(What this task involves)
The answer must repeat every record exactly, with no pictures in it.

(Data section)
━━━━
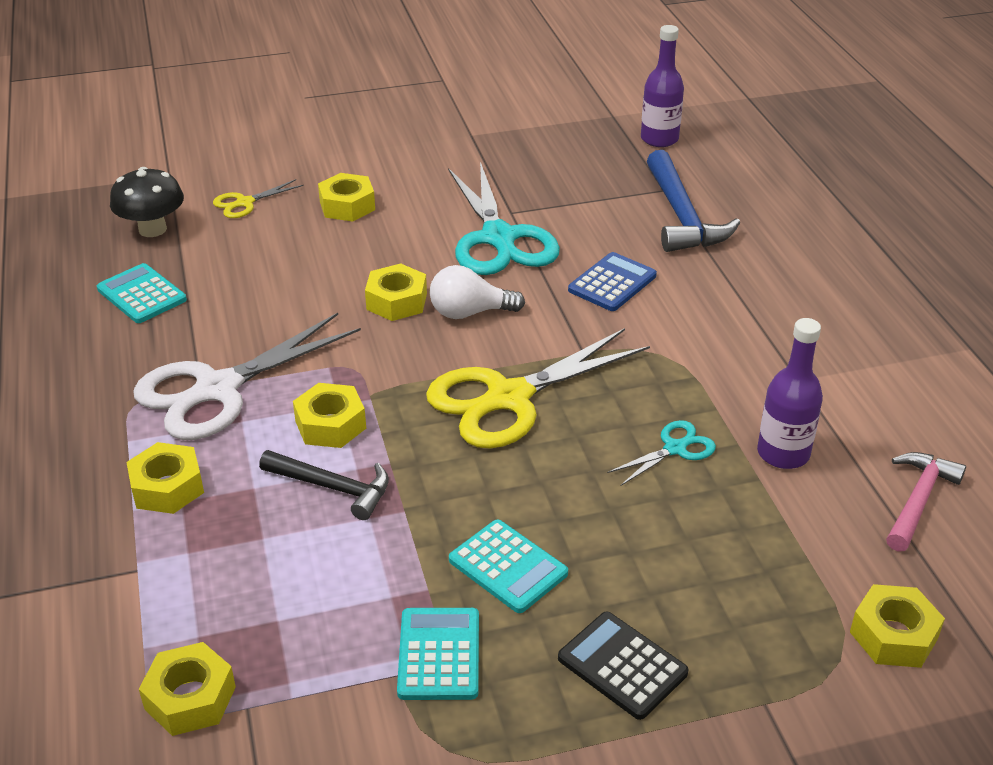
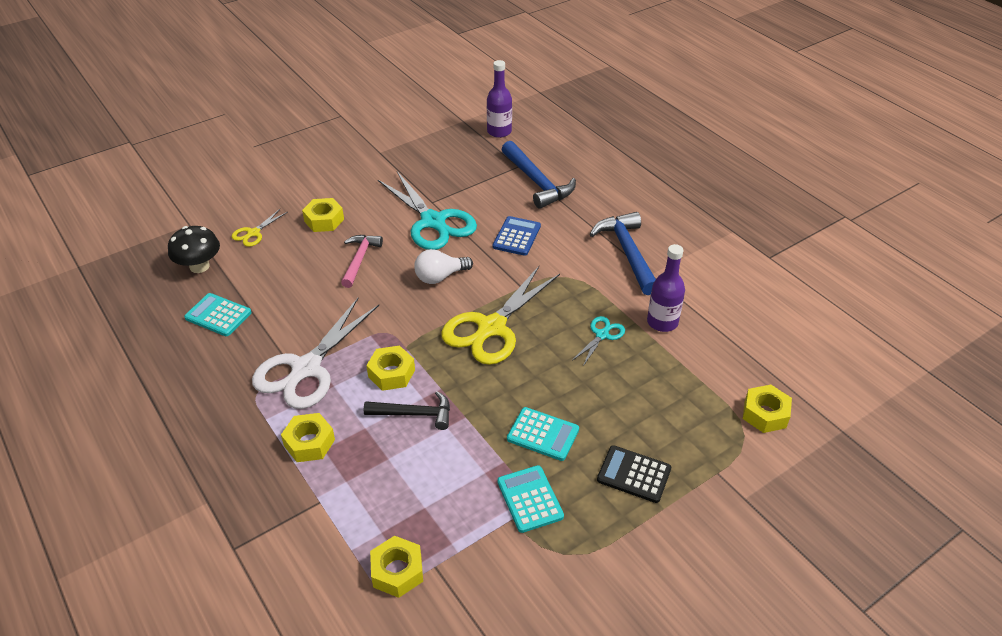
camera: 20 degrees left, 5 degrees up
(396, 301) = (390, 280): yellow nut -> none
(776, 342) = (627, 253): none -> blue hammer
(918, 500) = (744, 331): pink hammer -> pink hammer (359, 260)

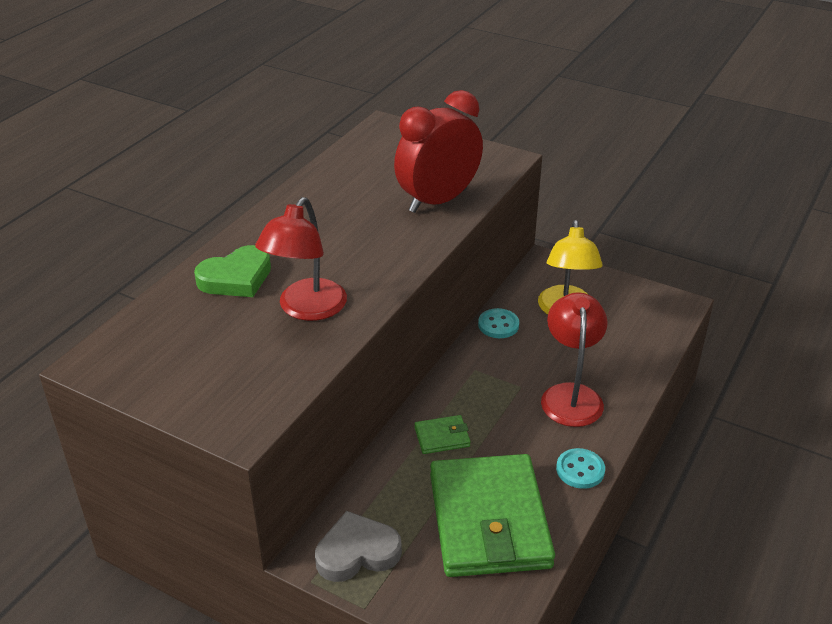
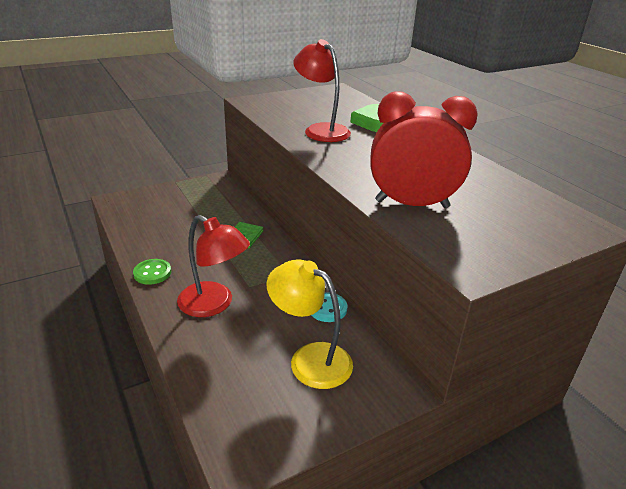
camera: 120 degrees right, 5 degrees down
(357, 552) = (205, 189): grey heart -> none
(438, 201) = (412, 204): red clock -> red clock turned 75 degrees counterclockwise
(489, 520) = (169, 227): green wallet -> none
(580, 470) = (152, 273): turquoise button -> green button

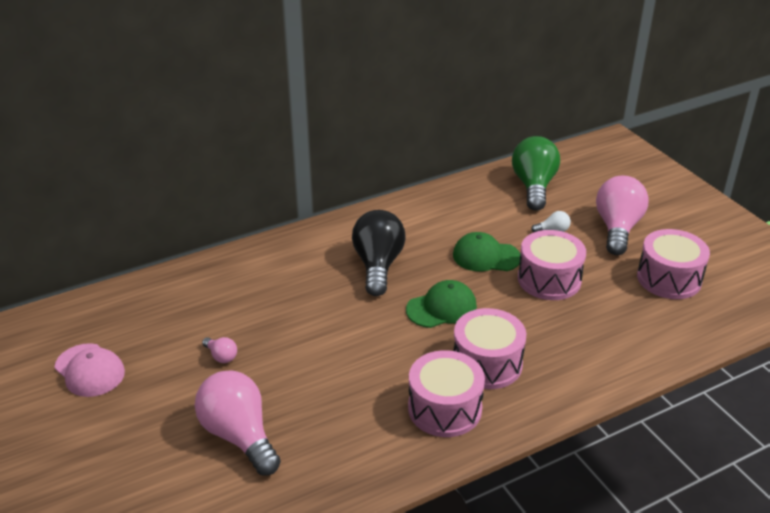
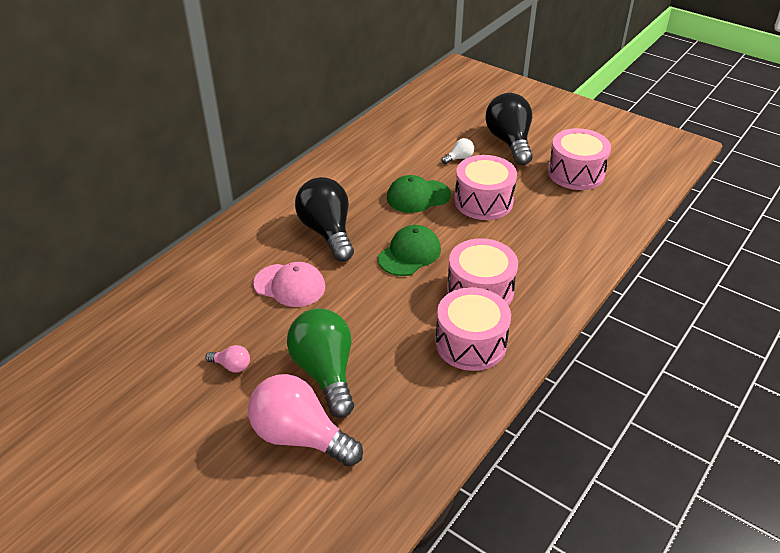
camera: 25 degrees left, 5 degrees up
(89, 370) = (99, 428): pink cap -> pink cap (290, 285)
(534, 186) = (418, 124): green light bulb -> green light bulb (325, 372)
(617, 228) = (509, 142): pink light bulb -> black light bulb

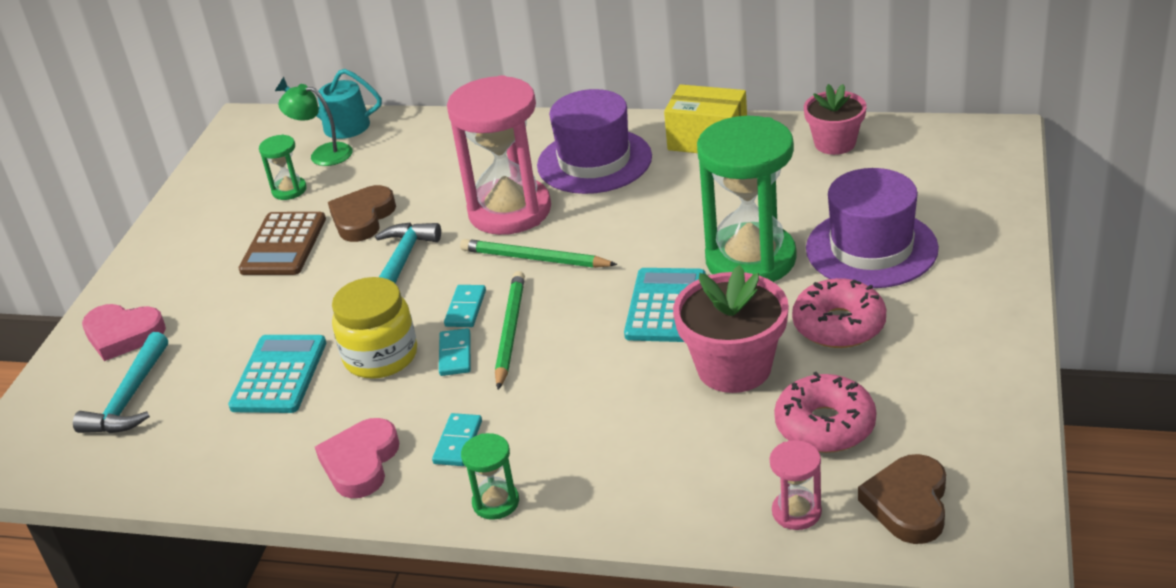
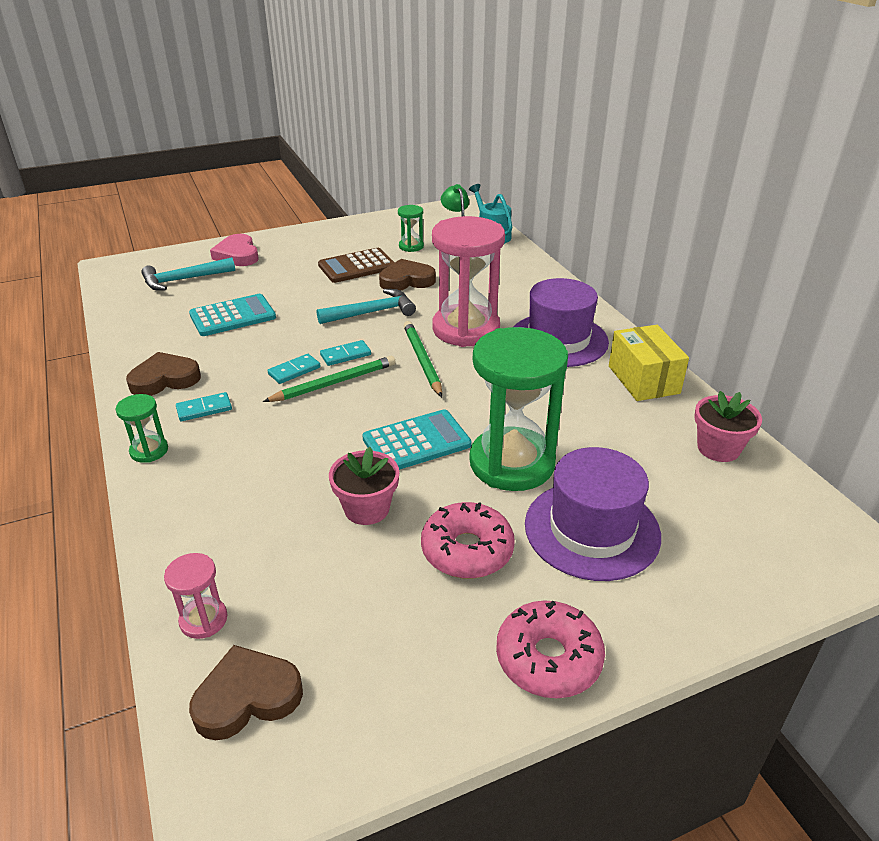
camera: 50 degrees right, 0 degrees up
(360, 463) = (164, 379): pink heart -> brown heart
(381, 356) = (273, 343): yellow jar -> none
(734, 368) = (366, 508): pink flower pot -> pink flower pot, size x0.66
(825, 425) = (325, 594): pink donut -> pink donut (548, 658)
━━━━
(Exercise answer)
camera: 20 degrees left, 5 degrees up
(396, 301) = (390, 280): yellow nut -> none
(776, 342) = (627, 253): none -> blue hammer
(918, 500) = (744, 331): pink hammer -> pink hammer (359, 260)

camera: 120 degrees right, 5 degrees down
(357, 552) = (205, 189): grey heart -> none
(438, 201) = (412, 204): red clock -> red clock turned 75 degrees counterclockwise
(489, 520) = (169, 227): green wallet -> none
(580, 470) = (152, 273): turquoise button -> green button

camera: 25 degrees left, 5 degrees up
(89, 370) = (99, 428): pink cap -> pink cap (290, 285)
(534, 186) = (418, 124): green light bulb -> green light bulb (325, 372)
(617, 228) = (509, 142): pink light bulb -> black light bulb

camera: 50 degrees right, 0 degrees up
(360, 463) = (164, 379): pink heart -> brown heart
(381, 356) = (273, 343): yellow jar -> none
(734, 368) = (366, 508): pink flower pot -> pink flower pot, size x0.66
(825, 425) = (325, 594): pink donut -> pink donut (548, 658)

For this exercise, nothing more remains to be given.